■ **WHAT YOU WILL DO**: Reproduce the section of the listing that begins at the line containing "blue arrow: (54, 15) -> (40, 20), turned -126" and finishes at the line containing "red line: (270, 186)". Include both end lines and nothing beyond them.

╭─ DATA PROVIDED

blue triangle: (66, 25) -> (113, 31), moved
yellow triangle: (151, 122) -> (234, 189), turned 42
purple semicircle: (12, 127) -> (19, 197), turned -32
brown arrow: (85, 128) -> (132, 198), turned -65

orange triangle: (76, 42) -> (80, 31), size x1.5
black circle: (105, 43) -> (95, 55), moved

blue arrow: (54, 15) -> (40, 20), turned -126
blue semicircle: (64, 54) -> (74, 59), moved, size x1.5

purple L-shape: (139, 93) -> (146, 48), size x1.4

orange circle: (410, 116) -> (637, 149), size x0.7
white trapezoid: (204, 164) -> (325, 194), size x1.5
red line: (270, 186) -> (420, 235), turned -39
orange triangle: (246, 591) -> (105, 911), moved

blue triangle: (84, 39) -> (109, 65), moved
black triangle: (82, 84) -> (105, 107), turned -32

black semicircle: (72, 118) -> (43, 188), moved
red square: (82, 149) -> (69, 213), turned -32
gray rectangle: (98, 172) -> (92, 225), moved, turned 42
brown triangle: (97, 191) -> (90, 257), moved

╰─
╭─ DATA PROVIDED

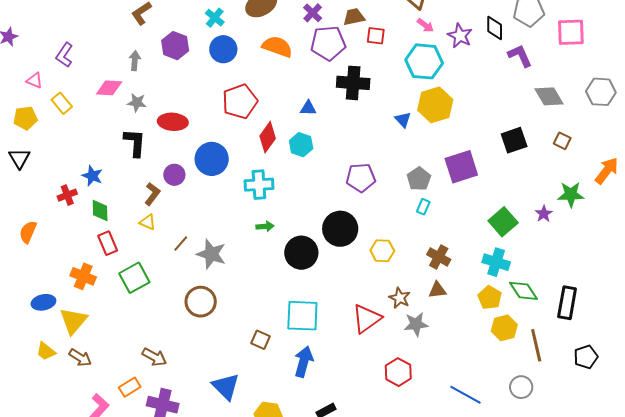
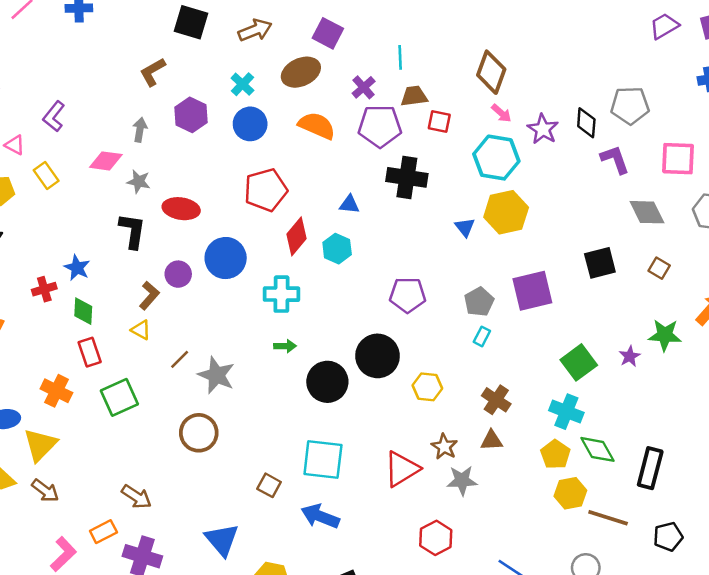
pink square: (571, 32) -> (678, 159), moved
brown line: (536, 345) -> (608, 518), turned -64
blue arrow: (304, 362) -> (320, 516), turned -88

╰─

■ **RESULT**:
blue arrow: (54, 15) -> (40, 20), turned -126
blue semicircle: (64, 54) -> (74, 59), moved, size x1.5

purple L-shape: (139, 93) -> (146, 48), size x1.4

orange circle: (410, 116) -> (637, 149), size x0.7
white trapezoid: (204, 164) -> (325, 194), size x1.5
red line: (270, 186) -> (420, 235), turned -39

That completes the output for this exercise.